Instructions to follow
Set down the data below without change, skipping the pictures it holds.

Data block
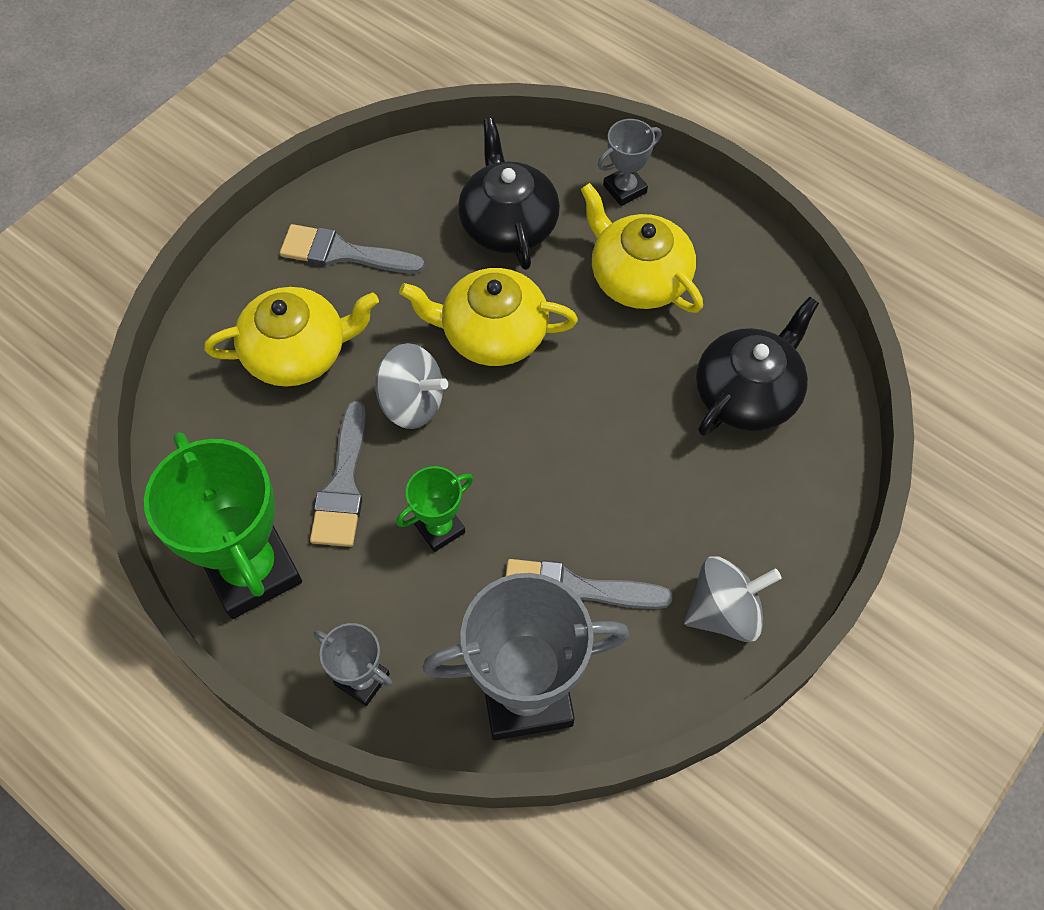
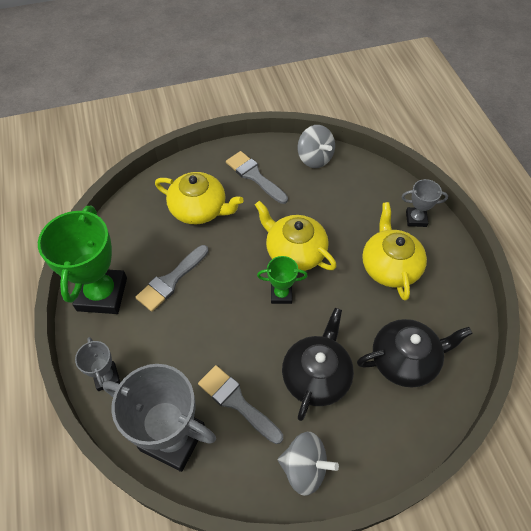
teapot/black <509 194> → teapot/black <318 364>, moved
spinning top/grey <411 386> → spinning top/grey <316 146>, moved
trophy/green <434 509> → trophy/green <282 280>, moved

Exercise output
teapot/black <509 194> → teapot/black <318 364>, moved
spinning top/grey <411 386> → spinning top/grey <316 146>, moved
trophy/green <434 509> → trophy/green <282 280>, moved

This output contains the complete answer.